• [Data to process]

.....

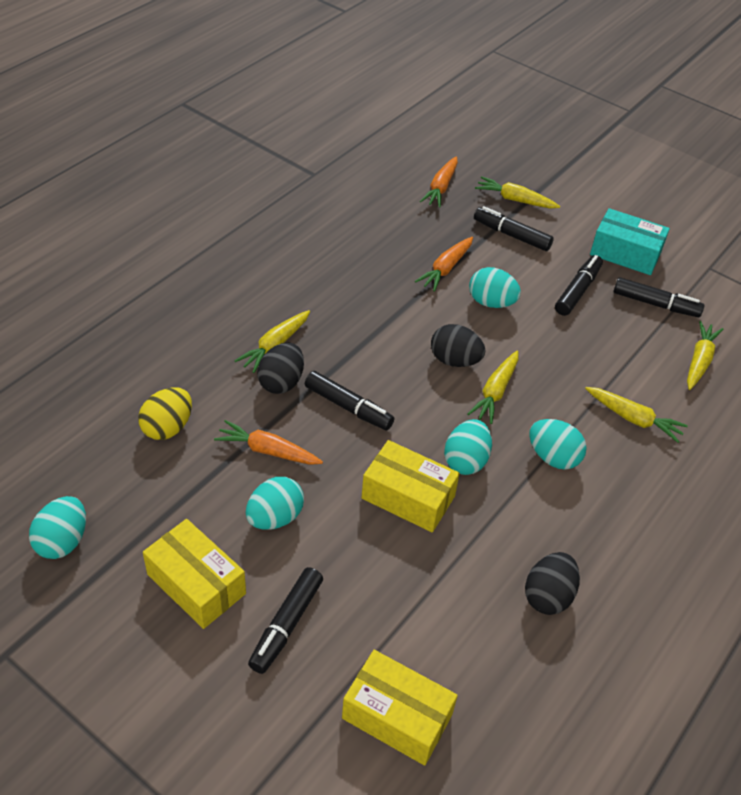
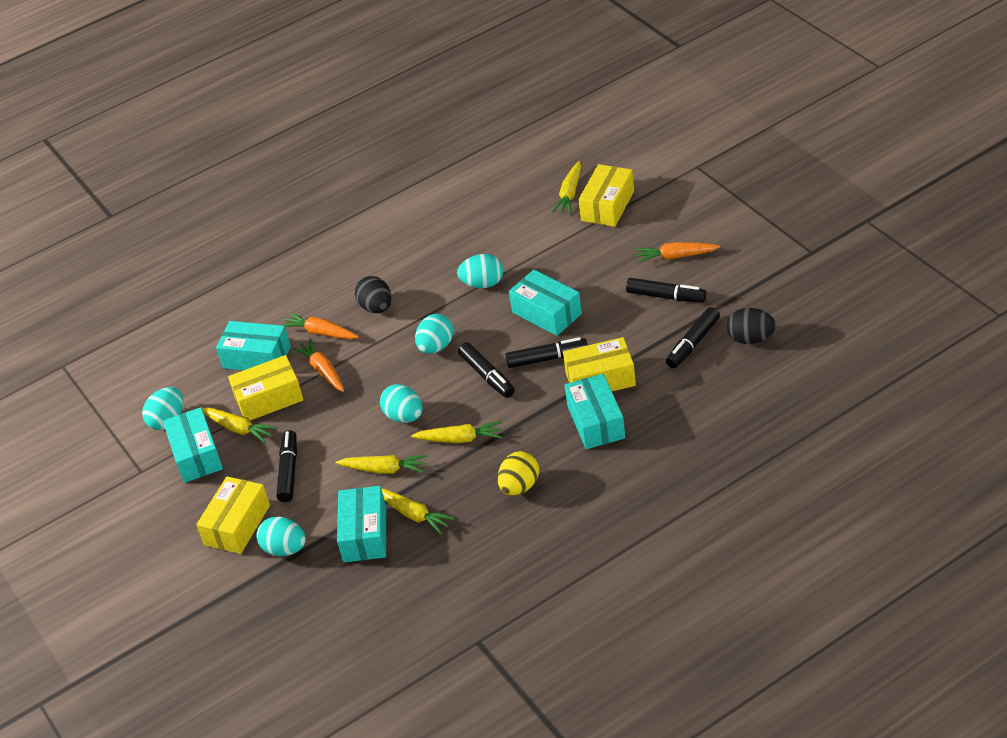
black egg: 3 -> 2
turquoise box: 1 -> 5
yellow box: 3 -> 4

.....

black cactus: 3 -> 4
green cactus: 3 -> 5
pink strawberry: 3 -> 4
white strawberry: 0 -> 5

.....

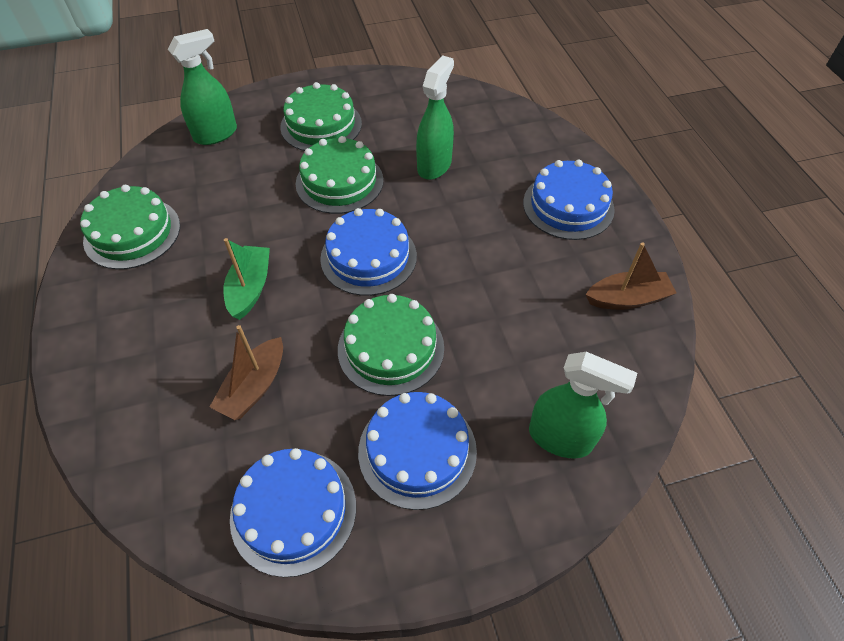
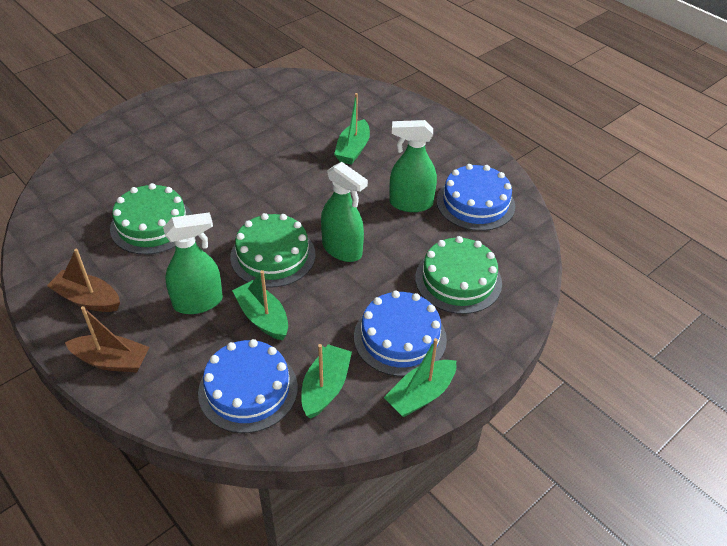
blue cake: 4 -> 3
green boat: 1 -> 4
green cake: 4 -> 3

.....

• [Exercise goal] The answer must be every line from the records above that contains "green".

• [Exercise output]
green cactus: 3 -> 5
green boat: 1 -> 4
green cake: 4 -> 3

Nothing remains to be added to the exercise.